Say how many lines in the material below include "orange". The answer is the number alone.

__PROVIDED RECORDS__:
BEGIN

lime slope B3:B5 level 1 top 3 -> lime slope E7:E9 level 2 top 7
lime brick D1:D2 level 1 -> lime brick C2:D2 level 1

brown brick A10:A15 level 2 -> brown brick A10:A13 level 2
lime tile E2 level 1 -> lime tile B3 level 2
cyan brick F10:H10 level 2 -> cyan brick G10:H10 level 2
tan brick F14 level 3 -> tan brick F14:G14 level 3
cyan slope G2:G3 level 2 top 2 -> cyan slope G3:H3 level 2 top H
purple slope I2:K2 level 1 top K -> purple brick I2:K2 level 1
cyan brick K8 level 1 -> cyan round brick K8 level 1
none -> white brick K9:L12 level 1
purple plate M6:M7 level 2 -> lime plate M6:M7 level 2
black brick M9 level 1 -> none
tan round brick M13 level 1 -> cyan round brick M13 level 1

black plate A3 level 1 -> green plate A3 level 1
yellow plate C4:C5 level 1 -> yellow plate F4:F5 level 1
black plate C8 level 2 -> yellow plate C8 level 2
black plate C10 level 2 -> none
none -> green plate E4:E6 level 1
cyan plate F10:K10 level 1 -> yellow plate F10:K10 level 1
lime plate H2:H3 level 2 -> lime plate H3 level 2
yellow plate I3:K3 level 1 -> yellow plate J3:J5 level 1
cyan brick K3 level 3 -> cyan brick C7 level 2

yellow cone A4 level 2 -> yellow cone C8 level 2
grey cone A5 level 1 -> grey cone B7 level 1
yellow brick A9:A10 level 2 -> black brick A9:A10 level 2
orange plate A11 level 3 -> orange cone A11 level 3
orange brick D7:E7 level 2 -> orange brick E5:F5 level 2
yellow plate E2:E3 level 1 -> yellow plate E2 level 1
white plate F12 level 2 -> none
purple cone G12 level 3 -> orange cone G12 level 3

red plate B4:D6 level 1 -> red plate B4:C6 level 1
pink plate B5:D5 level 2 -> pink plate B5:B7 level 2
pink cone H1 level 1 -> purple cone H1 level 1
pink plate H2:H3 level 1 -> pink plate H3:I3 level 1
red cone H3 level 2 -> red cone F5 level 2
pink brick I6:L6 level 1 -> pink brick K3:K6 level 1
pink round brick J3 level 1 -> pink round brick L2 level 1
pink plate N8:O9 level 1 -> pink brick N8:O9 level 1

END

__RESULT OF THIS EXERCISE__: 3